Image change detection data:
* * * * *

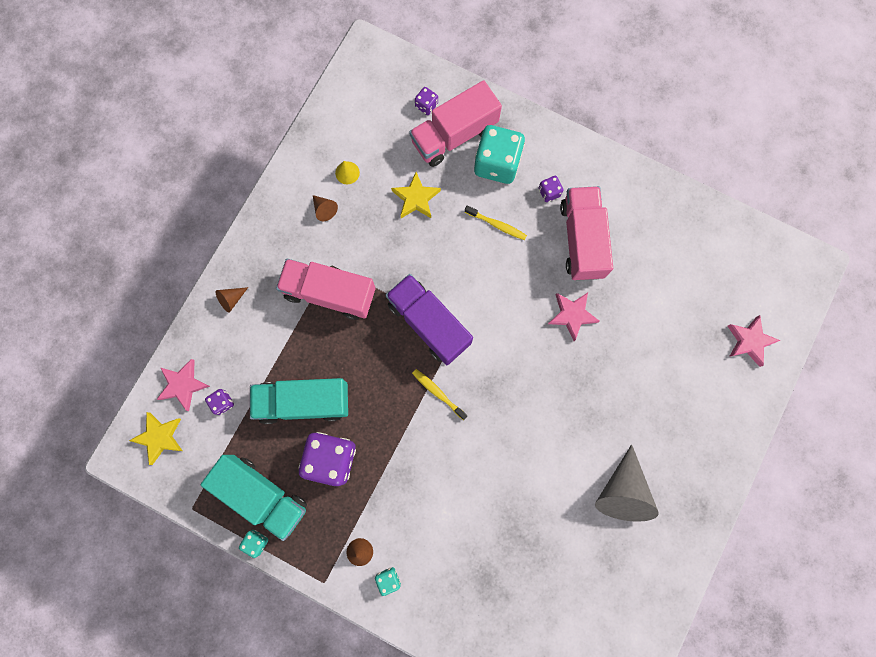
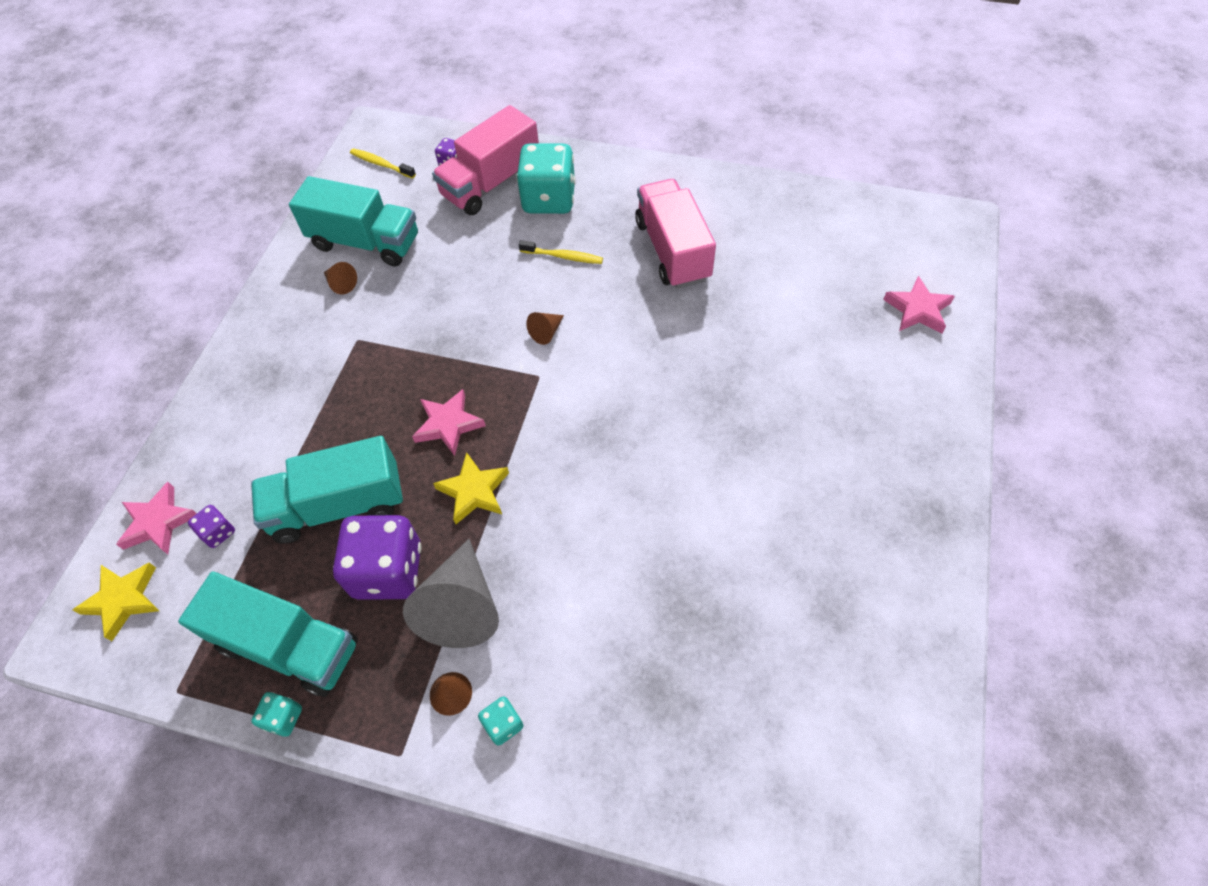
camera: 10 degrees left, 20 degrees down
brown cone [215,287,248,313] -> brown cone moved to [526,312,564,345]
pink truck [276,259,376,320] -> none
yellow cone [335,161,360,184] -> turquoise truck [289,176,418,267]
purple truck [386,274,473,365] -> none
yellow star [391,172,441,218] -> yellow star moved to [433,452,509,524]
yellow toothbrush [412,369,467,420] -> yellow toothbrush moved to [350,148,416,179]
purple dice [539,176,563,202] -> none
pink star [548,293,600,341] -> pink star moved to [412,389,486,456]
grey cone [595,444,659,522] -> grey cone moved to [403,539,499,648]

* * * * *

-- TASK INSTRUCTIONS --
In the entries above, identify each line that includes the string "pink", then copy it.

-- RESPONSE TO THE TASK --
pink truck [276,259,376,320] -> none
pink star [548,293,600,341] -> pink star moved to [412,389,486,456]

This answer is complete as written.